> **EXERCISE GOAL**:
Please write out exactly, without any picture, each line from the first in the listing through the line that includes "camera: 150 degrees right, 0 degrees up".

> **DATA SUPPLIED**:
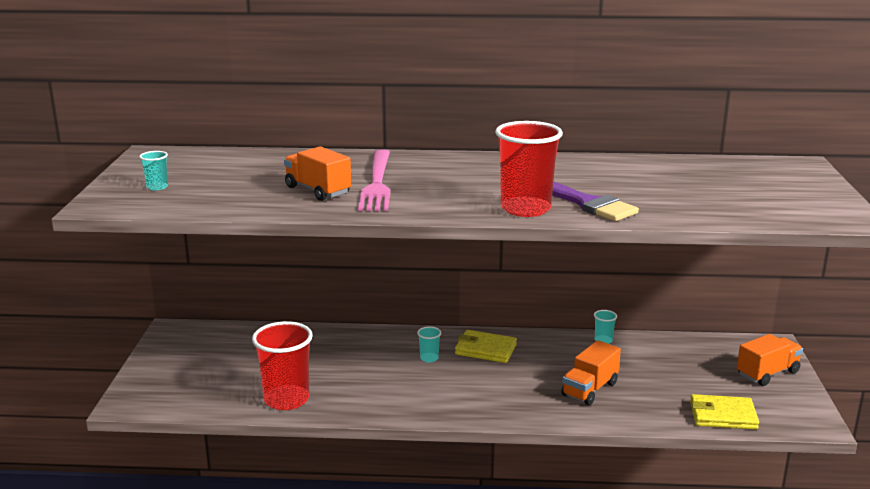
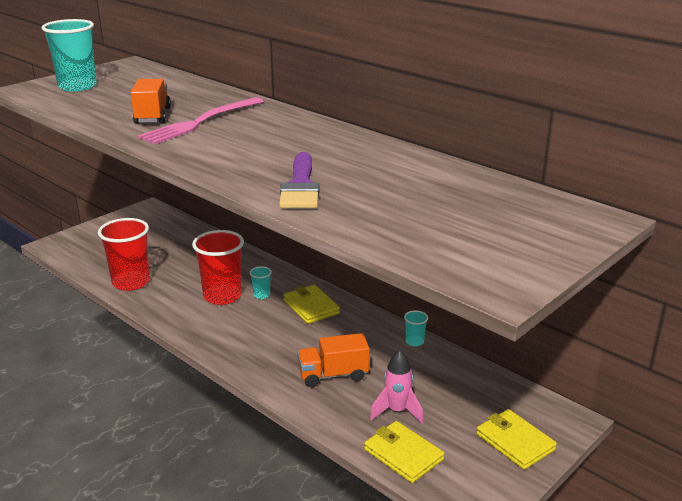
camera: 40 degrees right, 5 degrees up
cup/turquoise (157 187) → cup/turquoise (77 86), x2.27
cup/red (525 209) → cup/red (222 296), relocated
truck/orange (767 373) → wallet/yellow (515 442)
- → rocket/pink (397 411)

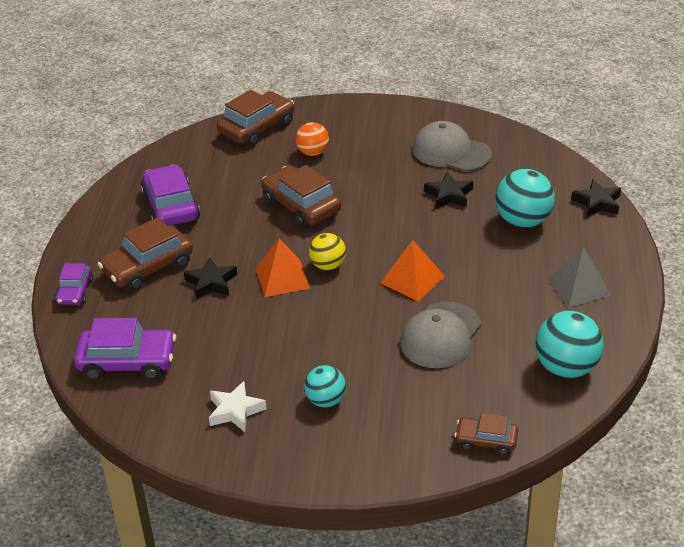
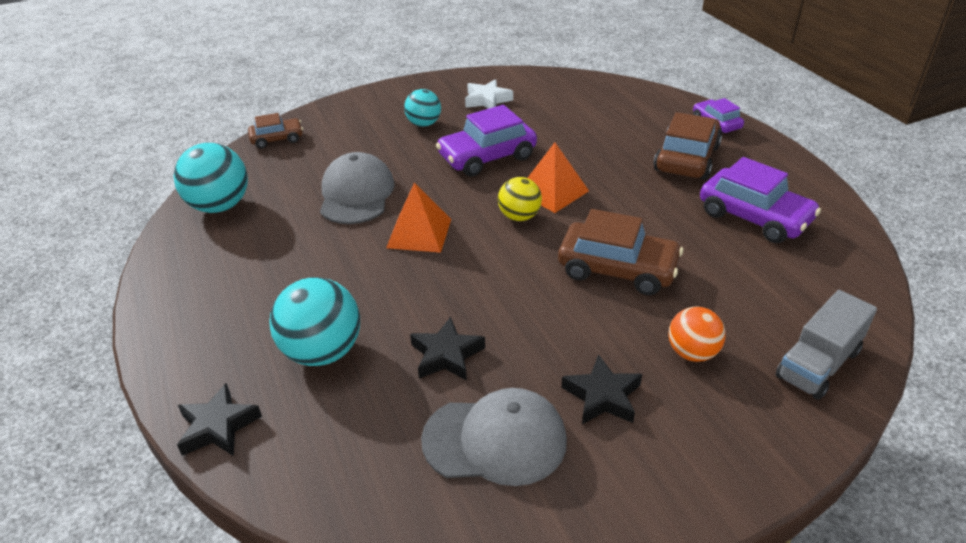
camera: 150 degrees right, 0 degrees up
car/purple (127 362) → car/purple (487 157), relocated
star/black (211 283) → star/black (602 396), relocated
car/brown (257 128) → truck/grey (818 364)
pyramid/grey (579 287) → -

> **ANSWER SPACE**:
camera: 40 degrees right, 5 degrees up
cup/turquoise (157 187) → cup/turquoise (77 86), x2.27
cup/red (525 209) → cup/red (222 296), relocated
truck/orange (767 373) → wallet/yellow (515 442)
- → rocket/pink (397 411)

camera: 150 degrees right, 0 degrees up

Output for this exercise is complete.